- Task description -
Starting at the first line of the records below, transcribe each line exactly, ending with the line that contains "R4: 18k (+12V, ADJ) -> 2k (+12V, ADJ)".

- Records shown -
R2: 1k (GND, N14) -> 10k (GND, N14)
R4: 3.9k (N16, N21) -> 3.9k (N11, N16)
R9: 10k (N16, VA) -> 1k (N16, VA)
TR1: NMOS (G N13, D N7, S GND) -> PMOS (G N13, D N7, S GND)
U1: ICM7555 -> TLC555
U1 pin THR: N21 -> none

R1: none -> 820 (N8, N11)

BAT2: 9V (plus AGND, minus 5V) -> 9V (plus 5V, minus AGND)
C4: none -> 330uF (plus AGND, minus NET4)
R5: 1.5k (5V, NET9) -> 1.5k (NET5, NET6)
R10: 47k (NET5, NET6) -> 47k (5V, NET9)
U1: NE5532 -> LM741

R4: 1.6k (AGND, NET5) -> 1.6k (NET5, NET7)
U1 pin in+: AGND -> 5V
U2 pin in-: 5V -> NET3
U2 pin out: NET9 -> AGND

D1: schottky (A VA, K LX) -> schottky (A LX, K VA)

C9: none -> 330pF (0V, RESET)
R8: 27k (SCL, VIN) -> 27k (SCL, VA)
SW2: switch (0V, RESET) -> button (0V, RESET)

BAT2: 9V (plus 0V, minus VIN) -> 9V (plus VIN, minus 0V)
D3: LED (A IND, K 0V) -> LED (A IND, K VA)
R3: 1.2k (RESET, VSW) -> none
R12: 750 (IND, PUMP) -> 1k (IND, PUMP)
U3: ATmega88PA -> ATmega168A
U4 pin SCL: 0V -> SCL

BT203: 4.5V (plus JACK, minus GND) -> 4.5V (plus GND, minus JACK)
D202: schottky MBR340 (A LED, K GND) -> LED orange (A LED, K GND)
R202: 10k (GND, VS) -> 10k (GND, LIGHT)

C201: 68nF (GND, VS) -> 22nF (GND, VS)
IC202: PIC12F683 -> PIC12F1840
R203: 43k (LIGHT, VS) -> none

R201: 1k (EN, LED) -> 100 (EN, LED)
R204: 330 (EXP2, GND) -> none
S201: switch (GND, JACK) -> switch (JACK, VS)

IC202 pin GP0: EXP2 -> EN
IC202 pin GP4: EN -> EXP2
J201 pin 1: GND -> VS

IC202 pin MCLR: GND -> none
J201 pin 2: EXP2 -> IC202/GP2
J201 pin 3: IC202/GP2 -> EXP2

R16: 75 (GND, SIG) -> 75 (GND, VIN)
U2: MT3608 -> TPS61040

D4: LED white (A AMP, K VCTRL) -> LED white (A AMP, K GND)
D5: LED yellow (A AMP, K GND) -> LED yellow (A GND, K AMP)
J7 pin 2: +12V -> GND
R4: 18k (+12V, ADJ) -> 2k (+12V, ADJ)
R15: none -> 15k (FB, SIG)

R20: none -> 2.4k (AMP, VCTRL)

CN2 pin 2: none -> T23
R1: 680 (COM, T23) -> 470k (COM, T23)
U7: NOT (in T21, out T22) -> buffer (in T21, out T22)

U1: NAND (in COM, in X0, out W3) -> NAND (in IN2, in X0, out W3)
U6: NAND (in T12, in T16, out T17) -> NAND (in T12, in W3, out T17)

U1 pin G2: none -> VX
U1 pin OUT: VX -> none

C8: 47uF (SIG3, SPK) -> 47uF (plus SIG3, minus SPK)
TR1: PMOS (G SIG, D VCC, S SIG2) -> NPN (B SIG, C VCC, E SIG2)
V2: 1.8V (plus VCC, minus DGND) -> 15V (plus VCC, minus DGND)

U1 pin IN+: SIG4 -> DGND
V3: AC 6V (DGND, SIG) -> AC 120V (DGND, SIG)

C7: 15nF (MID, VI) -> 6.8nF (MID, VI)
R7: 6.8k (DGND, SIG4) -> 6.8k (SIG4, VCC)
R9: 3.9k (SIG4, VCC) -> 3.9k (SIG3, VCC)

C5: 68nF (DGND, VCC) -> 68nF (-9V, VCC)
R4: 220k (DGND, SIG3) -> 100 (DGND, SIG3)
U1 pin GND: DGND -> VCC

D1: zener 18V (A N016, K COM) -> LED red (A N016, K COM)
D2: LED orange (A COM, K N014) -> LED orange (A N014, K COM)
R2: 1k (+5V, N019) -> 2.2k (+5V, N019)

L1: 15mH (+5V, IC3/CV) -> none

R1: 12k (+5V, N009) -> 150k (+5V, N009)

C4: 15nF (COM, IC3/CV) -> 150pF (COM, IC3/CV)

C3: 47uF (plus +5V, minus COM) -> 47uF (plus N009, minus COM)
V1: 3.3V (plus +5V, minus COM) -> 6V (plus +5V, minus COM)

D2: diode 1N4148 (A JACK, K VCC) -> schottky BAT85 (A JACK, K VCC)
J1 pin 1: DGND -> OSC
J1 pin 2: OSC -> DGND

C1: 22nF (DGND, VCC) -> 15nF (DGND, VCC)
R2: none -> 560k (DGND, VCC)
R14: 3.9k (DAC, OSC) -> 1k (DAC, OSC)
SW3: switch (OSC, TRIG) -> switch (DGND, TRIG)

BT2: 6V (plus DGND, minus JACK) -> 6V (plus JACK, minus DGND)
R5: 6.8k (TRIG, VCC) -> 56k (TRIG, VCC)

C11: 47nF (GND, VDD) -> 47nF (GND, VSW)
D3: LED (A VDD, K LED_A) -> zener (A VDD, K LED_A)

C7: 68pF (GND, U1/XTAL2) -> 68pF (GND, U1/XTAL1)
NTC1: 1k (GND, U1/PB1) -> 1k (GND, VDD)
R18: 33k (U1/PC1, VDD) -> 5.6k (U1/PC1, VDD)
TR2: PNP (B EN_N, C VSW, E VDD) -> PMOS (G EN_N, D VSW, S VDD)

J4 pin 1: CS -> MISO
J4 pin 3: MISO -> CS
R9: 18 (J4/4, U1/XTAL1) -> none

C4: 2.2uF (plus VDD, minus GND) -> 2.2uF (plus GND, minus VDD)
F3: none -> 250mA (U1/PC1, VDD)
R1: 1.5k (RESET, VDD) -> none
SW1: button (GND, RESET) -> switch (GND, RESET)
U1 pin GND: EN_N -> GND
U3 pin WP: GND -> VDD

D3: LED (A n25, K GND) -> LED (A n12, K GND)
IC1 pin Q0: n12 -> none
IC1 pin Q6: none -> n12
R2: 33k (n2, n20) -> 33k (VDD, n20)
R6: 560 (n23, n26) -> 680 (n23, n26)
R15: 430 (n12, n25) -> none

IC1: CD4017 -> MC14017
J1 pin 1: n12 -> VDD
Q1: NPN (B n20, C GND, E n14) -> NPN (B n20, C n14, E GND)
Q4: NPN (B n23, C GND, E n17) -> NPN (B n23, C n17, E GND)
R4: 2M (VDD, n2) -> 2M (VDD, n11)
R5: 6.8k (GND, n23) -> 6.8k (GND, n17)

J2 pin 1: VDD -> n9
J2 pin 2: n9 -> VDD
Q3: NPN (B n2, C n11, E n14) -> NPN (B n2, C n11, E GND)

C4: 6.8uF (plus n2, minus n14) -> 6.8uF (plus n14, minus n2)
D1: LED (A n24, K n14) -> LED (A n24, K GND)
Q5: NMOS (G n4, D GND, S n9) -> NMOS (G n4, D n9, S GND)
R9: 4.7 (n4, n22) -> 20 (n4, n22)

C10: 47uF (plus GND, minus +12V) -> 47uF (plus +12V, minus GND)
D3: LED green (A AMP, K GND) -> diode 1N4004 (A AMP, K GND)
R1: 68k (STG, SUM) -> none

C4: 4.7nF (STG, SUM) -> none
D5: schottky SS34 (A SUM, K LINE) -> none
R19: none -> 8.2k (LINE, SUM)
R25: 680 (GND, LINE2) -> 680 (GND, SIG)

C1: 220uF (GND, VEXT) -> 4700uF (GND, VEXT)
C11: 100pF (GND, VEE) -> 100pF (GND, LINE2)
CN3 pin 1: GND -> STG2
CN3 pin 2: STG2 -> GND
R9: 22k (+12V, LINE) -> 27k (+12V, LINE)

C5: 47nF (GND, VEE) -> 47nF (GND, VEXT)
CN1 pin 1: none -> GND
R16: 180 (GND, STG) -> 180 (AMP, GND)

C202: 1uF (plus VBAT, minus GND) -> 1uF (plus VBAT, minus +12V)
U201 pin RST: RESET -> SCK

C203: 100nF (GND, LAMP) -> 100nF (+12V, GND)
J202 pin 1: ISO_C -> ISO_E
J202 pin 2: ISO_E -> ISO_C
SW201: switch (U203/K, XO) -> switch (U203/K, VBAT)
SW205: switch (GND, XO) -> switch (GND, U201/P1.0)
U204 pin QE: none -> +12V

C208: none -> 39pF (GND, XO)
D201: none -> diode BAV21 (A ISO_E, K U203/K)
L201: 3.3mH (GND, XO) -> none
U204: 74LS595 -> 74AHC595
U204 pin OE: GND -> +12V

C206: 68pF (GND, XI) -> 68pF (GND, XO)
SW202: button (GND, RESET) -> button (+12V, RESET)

- Task result -
R2: 1k (GND, N14) -> 10k (GND, N14)
R4: 3.9k (N16, N21) -> 3.9k (N11, N16)
R9: 10k (N16, VA) -> 1k (N16, VA)
TR1: NMOS (G N13, D N7, S GND) -> PMOS (G N13, D N7, S GND)
U1: ICM7555 -> TLC555
U1 pin THR: N21 -> none

R1: none -> 820 (N8, N11)

BAT2: 9V (plus AGND, minus 5V) -> 9V (plus 5V, minus AGND)
C4: none -> 330uF (plus AGND, minus NET4)
R5: 1.5k (5V, NET9) -> 1.5k (NET5, NET6)
R10: 47k (NET5, NET6) -> 47k (5V, NET9)
U1: NE5532 -> LM741

R4: 1.6k (AGND, NET5) -> 1.6k (NET5, NET7)
U1 pin in+: AGND -> 5V
U2 pin in-: 5V -> NET3
U2 pin out: NET9 -> AGND

D1: schottky (A VA, K LX) -> schottky (A LX, K VA)

C9: none -> 330pF (0V, RESET)
R8: 27k (SCL, VIN) -> 27k (SCL, VA)
SW2: switch (0V, RESET) -> button (0V, RESET)

BAT2: 9V (plus 0V, minus VIN) -> 9V (plus VIN, minus 0V)
D3: LED (A IND, K 0V) -> LED (A IND, K VA)
R3: 1.2k (RESET, VSW) -> none
R12: 750 (IND, PUMP) -> 1k (IND, PUMP)
U3: ATmega88PA -> ATmega168A
U4 pin SCL: 0V -> SCL

BT203: 4.5V (plus JACK, minus GND) -> 4.5V (plus GND, minus JACK)
D202: schottky MBR340 (A LED, K GND) -> LED orange (A LED, K GND)
R202: 10k (GND, VS) -> 10k (GND, LIGHT)

C201: 68nF (GND, VS) -> 22nF (GND, VS)
IC202: PIC12F683 -> PIC12F1840
R203: 43k (LIGHT, VS) -> none

R201: 1k (EN, LED) -> 100 (EN, LED)
R204: 330 (EXP2, GND) -> none
S201: switch (GND, JACK) -> switch (JACK, VS)

IC202 pin GP0: EXP2 -> EN
IC202 pin GP4: EN -> EXP2
J201 pin 1: GND -> VS

IC202 pin MCLR: GND -> none
J201 pin 2: EXP2 -> IC202/GP2
J201 pin 3: IC202/GP2 -> EXP2

R16: 75 (GND, SIG) -> 75 (GND, VIN)
U2: MT3608 -> TPS61040

D4: LED white (A AMP, K VCTRL) -> LED white (A AMP, K GND)
D5: LED yellow (A AMP, K GND) -> LED yellow (A GND, K AMP)
J7 pin 2: +12V -> GND
R4: 18k (+12V, ADJ) -> 2k (+12V, ADJ)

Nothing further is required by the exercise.